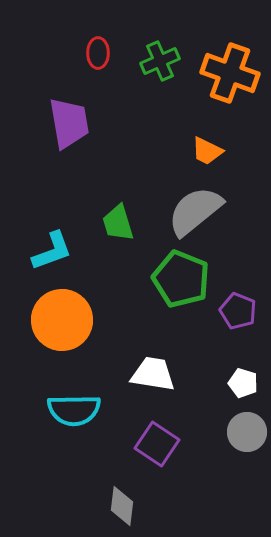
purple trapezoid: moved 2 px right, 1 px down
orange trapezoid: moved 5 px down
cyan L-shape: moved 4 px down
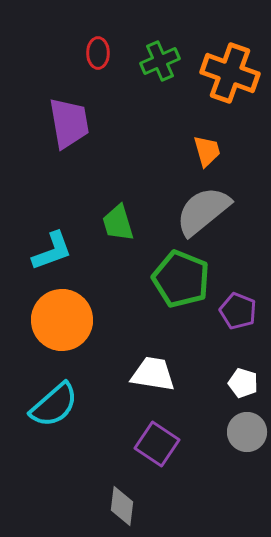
orange trapezoid: rotated 132 degrees counterclockwise
gray semicircle: moved 8 px right
cyan semicircle: moved 20 px left, 5 px up; rotated 40 degrees counterclockwise
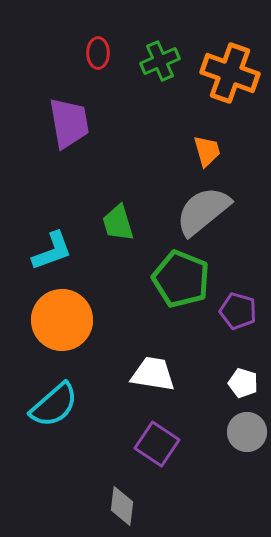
purple pentagon: rotated 6 degrees counterclockwise
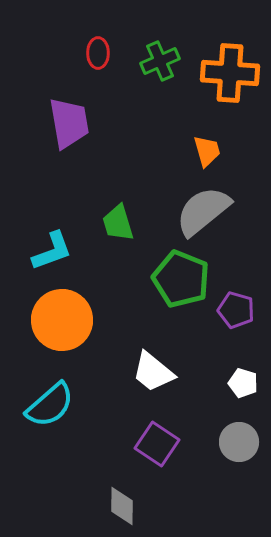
orange cross: rotated 16 degrees counterclockwise
purple pentagon: moved 2 px left, 1 px up
white trapezoid: moved 2 px up; rotated 150 degrees counterclockwise
cyan semicircle: moved 4 px left
gray circle: moved 8 px left, 10 px down
gray diamond: rotated 6 degrees counterclockwise
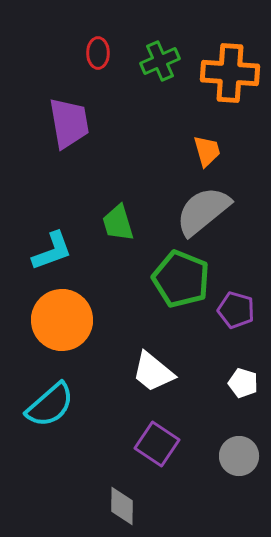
gray circle: moved 14 px down
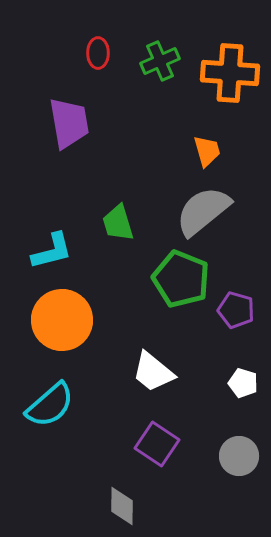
cyan L-shape: rotated 6 degrees clockwise
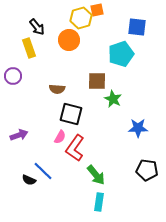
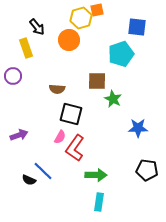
yellow rectangle: moved 3 px left
green arrow: rotated 50 degrees counterclockwise
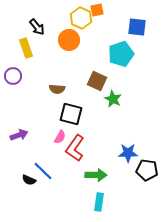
yellow hexagon: rotated 20 degrees counterclockwise
brown square: rotated 24 degrees clockwise
blue star: moved 10 px left, 25 px down
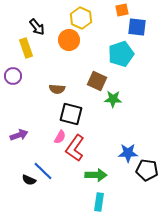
orange square: moved 25 px right
green star: rotated 24 degrees counterclockwise
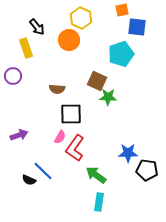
green star: moved 5 px left, 2 px up
black square: rotated 15 degrees counterclockwise
green arrow: rotated 145 degrees counterclockwise
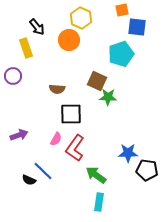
pink semicircle: moved 4 px left, 2 px down
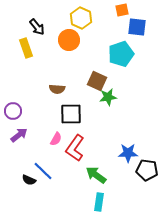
purple circle: moved 35 px down
green star: rotated 12 degrees counterclockwise
purple arrow: rotated 18 degrees counterclockwise
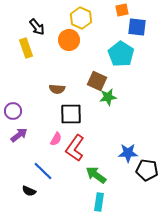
cyan pentagon: rotated 20 degrees counterclockwise
black semicircle: moved 11 px down
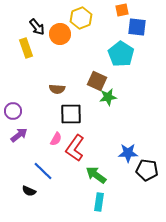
yellow hexagon: rotated 15 degrees clockwise
orange circle: moved 9 px left, 6 px up
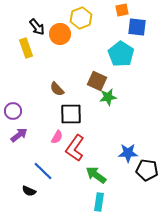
brown semicircle: rotated 42 degrees clockwise
pink semicircle: moved 1 px right, 2 px up
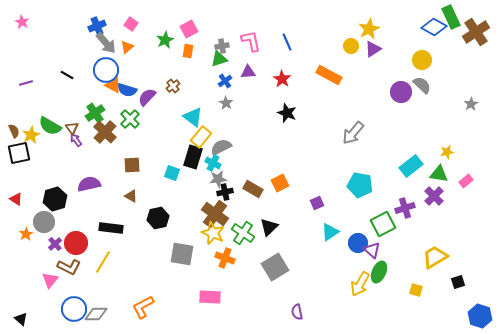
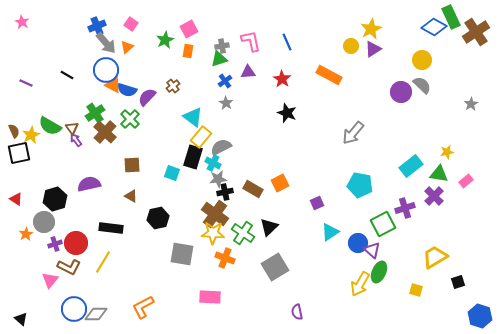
yellow star at (369, 29): moved 2 px right
purple line at (26, 83): rotated 40 degrees clockwise
yellow star at (213, 233): rotated 20 degrees counterclockwise
purple cross at (55, 244): rotated 24 degrees clockwise
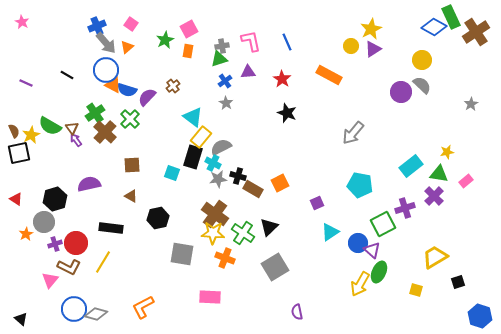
black cross at (225, 192): moved 13 px right, 16 px up; rotated 28 degrees clockwise
gray diamond at (96, 314): rotated 15 degrees clockwise
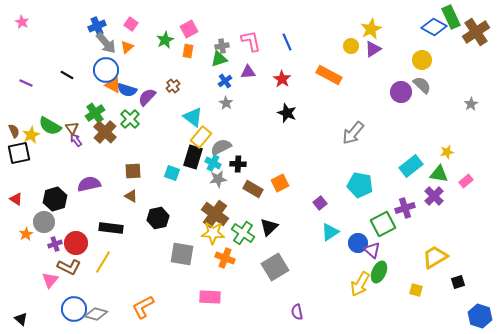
brown square at (132, 165): moved 1 px right, 6 px down
black cross at (238, 176): moved 12 px up; rotated 14 degrees counterclockwise
purple square at (317, 203): moved 3 px right; rotated 16 degrees counterclockwise
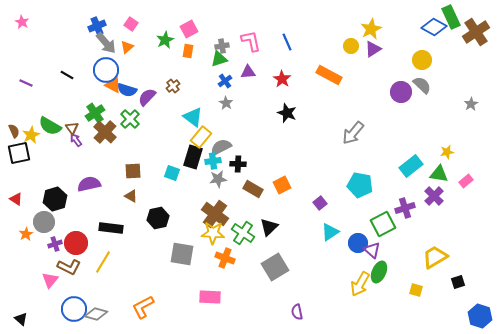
cyan cross at (213, 163): moved 2 px up; rotated 35 degrees counterclockwise
orange square at (280, 183): moved 2 px right, 2 px down
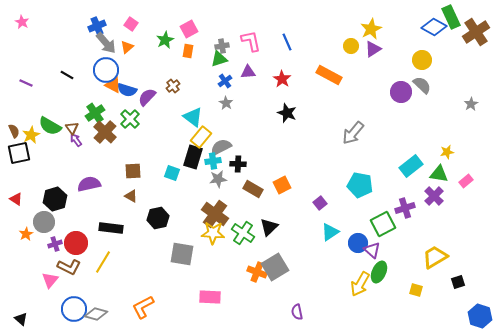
orange cross at (225, 258): moved 32 px right, 14 px down
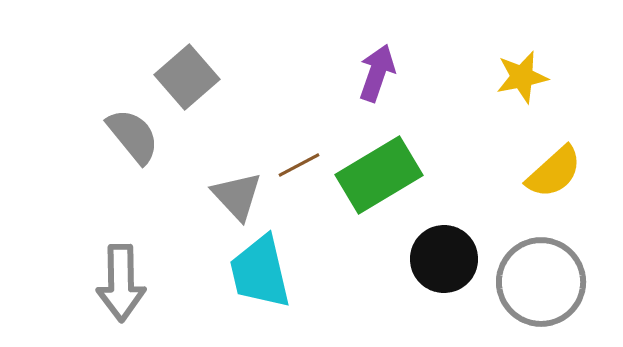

****************

→ **Problem requirements**
Copy every line of the records above word for word, dropping the picture lines.

→ **Correct answer**
purple trapezoid: moved 2 px right, 1 px down
orange trapezoid: moved 5 px down
cyan L-shape: moved 4 px down
orange trapezoid: rotated 132 degrees counterclockwise
gray semicircle: moved 8 px right
cyan semicircle: moved 20 px left, 5 px up; rotated 40 degrees counterclockwise
purple pentagon: rotated 6 degrees counterclockwise
orange cross: rotated 16 degrees counterclockwise
purple pentagon: moved 2 px left, 1 px up
white trapezoid: moved 2 px up; rotated 150 degrees counterclockwise
cyan semicircle: moved 4 px left
gray circle: moved 8 px left, 10 px down
gray diamond: rotated 6 degrees counterclockwise
gray circle: moved 14 px down
cyan L-shape: rotated 6 degrees clockwise
yellow rectangle: moved 3 px left
green arrow: rotated 50 degrees counterclockwise
yellow hexagon: rotated 20 degrees counterclockwise
brown square: rotated 24 degrees clockwise
blue star: moved 10 px left, 25 px down
orange square: moved 25 px right
green star: rotated 24 degrees counterclockwise
green star: moved 5 px left, 2 px up
black square: rotated 15 degrees counterclockwise
green arrow: rotated 145 degrees counterclockwise
pink semicircle: moved 4 px left, 2 px down
purple circle: moved 35 px down
green star: rotated 12 degrees counterclockwise
purple arrow: rotated 18 degrees counterclockwise
cyan pentagon: rotated 20 degrees counterclockwise
black semicircle: moved 11 px down
yellow hexagon: rotated 15 degrees clockwise
orange circle: moved 9 px left, 6 px up
brown semicircle: rotated 42 degrees clockwise
pink semicircle: moved 1 px right, 2 px up
yellow star at (369, 29): moved 2 px right
purple line at (26, 83): rotated 40 degrees clockwise
yellow star at (213, 233): rotated 20 degrees counterclockwise
purple cross at (55, 244): rotated 24 degrees clockwise
black cross at (225, 192): moved 13 px right, 16 px up; rotated 28 degrees clockwise
gray diamond at (96, 314): rotated 15 degrees clockwise
brown square at (132, 165): moved 1 px right, 6 px down
black cross at (238, 176): moved 12 px up; rotated 14 degrees counterclockwise
purple square at (317, 203): moved 3 px right; rotated 16 degrees counterclockwise
cyan cross at (213, 163): moved 2 px up; rotated 35 degrees counterclockwise
orange square at (280, 183): moved 2 px right, 2 px down
orange cross at (225, 258): moved 32 px right, 14 px down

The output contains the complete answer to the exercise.